EXERCISE:
Please quote exactly the lines below from the line containing "- shifted: gâteau" to the line containing "- shifted: cône", both lines included, and nothing else.

SUPPLIED DATA:
- - -

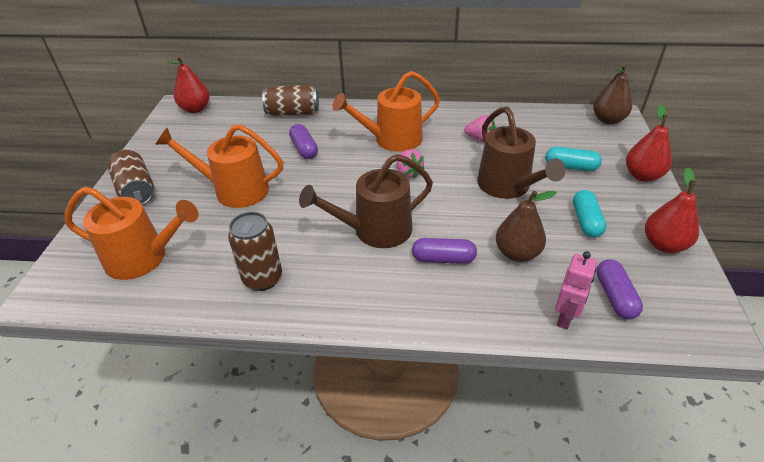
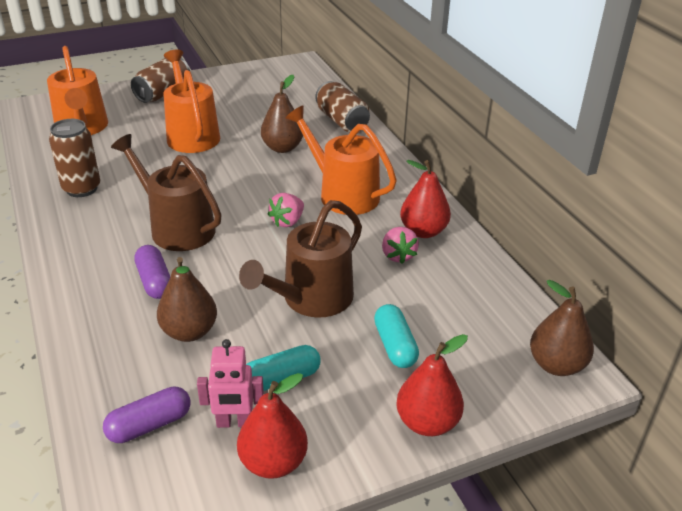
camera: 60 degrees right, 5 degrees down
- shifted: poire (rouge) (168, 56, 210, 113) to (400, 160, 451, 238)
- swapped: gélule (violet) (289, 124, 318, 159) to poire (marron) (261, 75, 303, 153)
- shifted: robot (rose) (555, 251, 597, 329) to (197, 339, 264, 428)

- - -

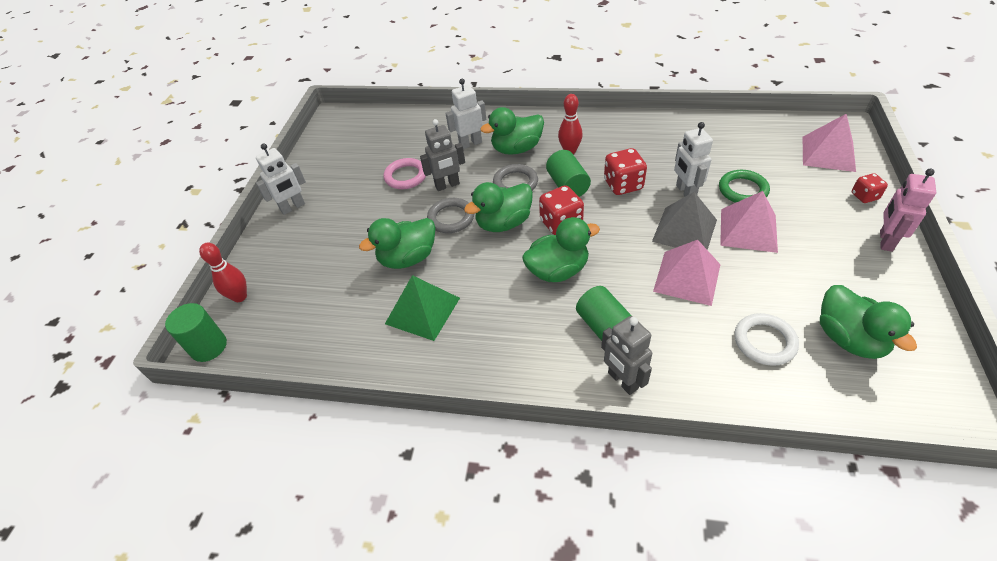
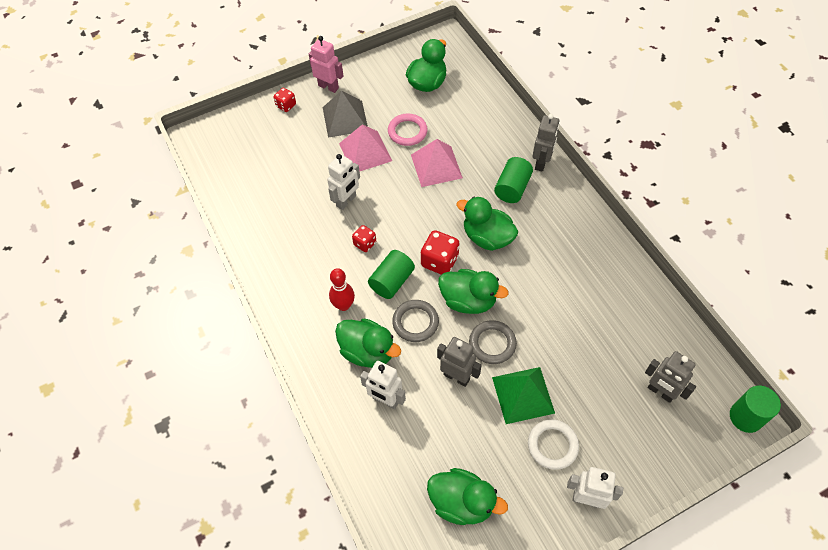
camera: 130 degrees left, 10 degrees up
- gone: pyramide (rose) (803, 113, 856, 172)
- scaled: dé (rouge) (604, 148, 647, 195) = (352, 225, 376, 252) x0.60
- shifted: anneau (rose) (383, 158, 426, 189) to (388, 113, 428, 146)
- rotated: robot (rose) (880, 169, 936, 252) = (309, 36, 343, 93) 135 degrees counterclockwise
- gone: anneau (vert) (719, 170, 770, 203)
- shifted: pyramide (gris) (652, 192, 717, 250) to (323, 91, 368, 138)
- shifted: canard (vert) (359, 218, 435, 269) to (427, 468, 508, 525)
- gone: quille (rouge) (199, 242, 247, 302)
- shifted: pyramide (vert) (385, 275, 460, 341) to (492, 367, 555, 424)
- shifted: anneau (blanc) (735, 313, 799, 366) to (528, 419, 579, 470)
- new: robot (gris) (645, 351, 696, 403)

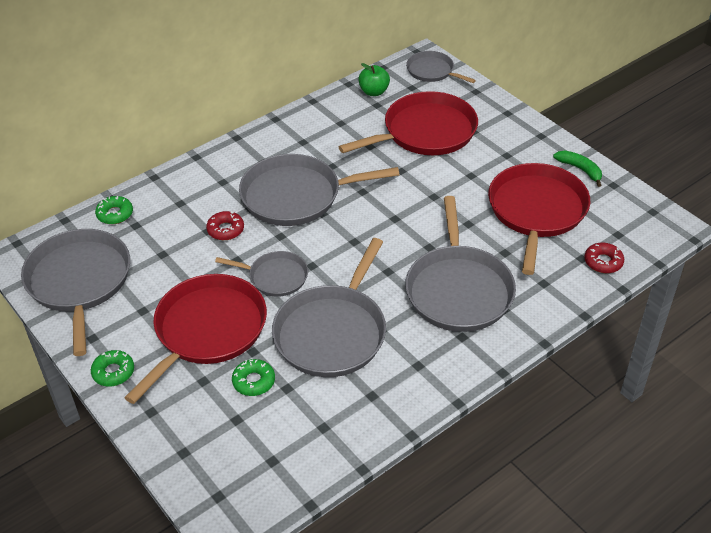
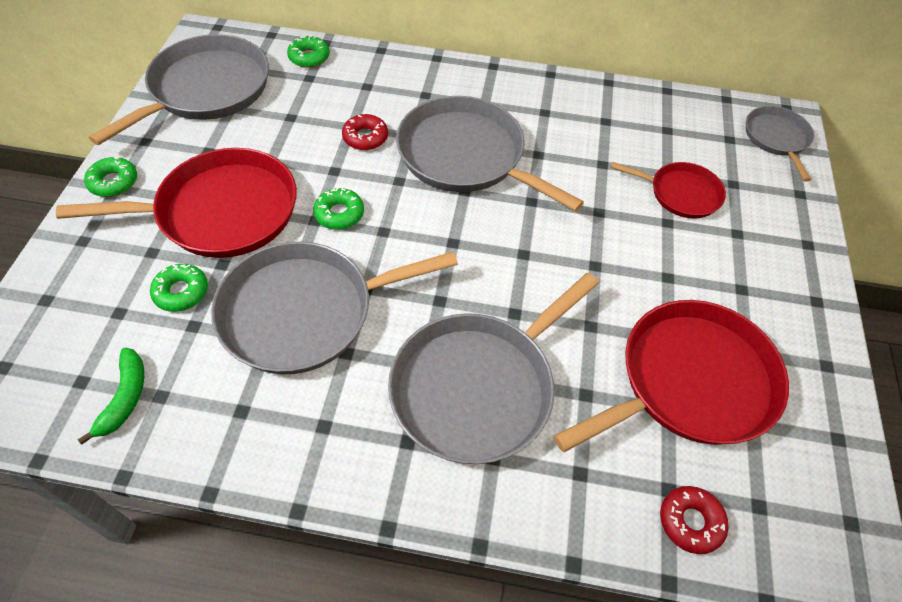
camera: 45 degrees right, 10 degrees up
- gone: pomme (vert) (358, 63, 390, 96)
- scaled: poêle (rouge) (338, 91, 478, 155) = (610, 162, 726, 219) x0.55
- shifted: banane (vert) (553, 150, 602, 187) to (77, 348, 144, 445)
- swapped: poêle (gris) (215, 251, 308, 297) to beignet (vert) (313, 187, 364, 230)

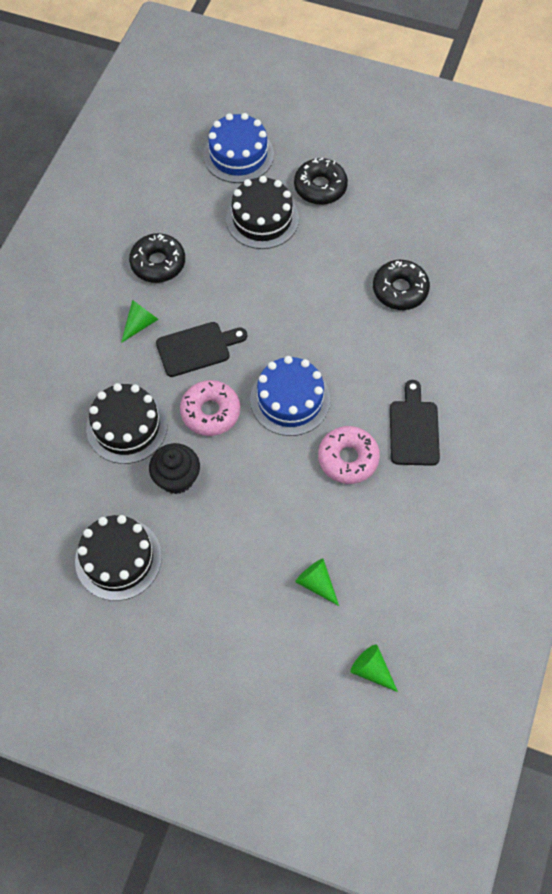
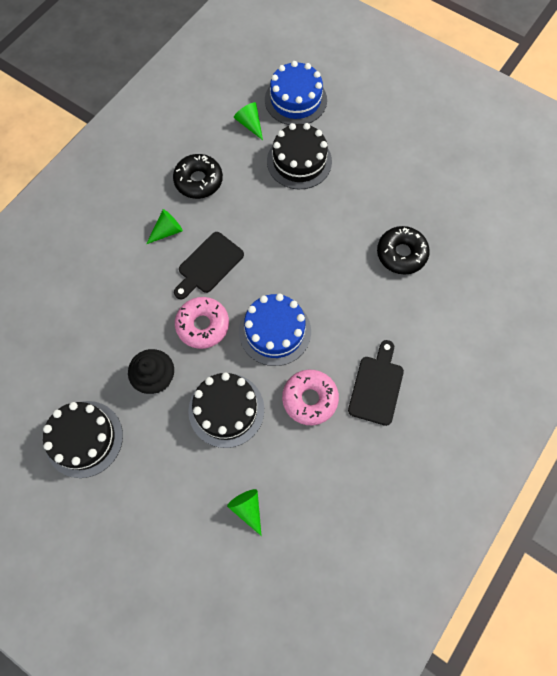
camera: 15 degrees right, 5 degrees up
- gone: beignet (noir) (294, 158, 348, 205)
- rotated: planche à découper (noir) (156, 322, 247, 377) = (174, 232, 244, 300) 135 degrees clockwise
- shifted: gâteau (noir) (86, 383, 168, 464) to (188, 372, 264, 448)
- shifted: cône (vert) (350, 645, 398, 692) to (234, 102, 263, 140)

- - -

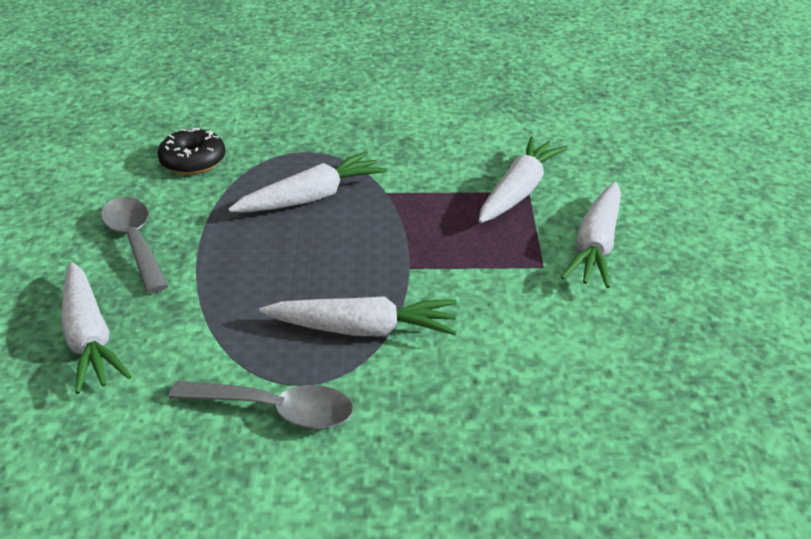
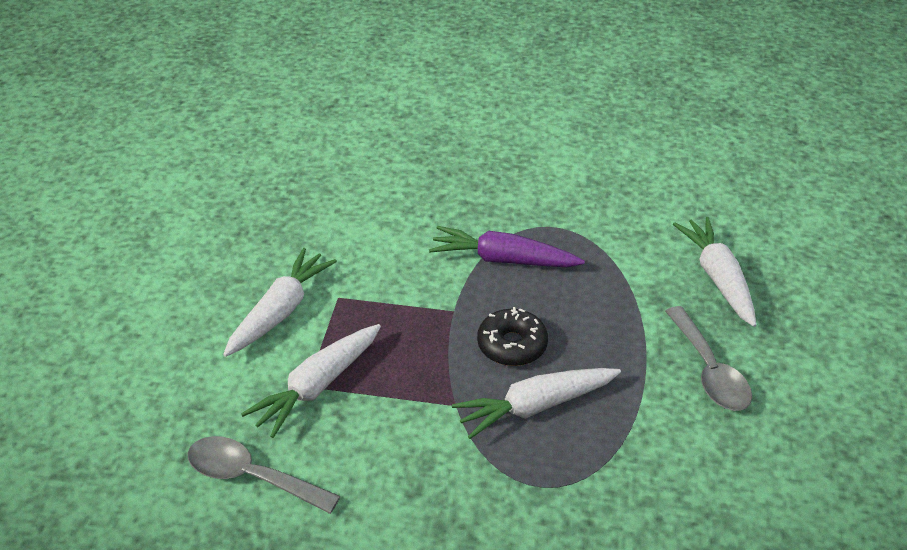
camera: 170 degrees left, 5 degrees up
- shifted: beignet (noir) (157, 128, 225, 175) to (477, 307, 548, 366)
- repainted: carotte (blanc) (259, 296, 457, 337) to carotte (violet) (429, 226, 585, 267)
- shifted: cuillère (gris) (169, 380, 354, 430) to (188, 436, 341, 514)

- - -

EXERCISE OUTPUT:
- shifted: gâteau (noir) (86, 383, 168, 464) to (188, 372, 264, 448)
- shifted: cône (vert) (350, 645, 398, 692) to (234, 102, 263, 140)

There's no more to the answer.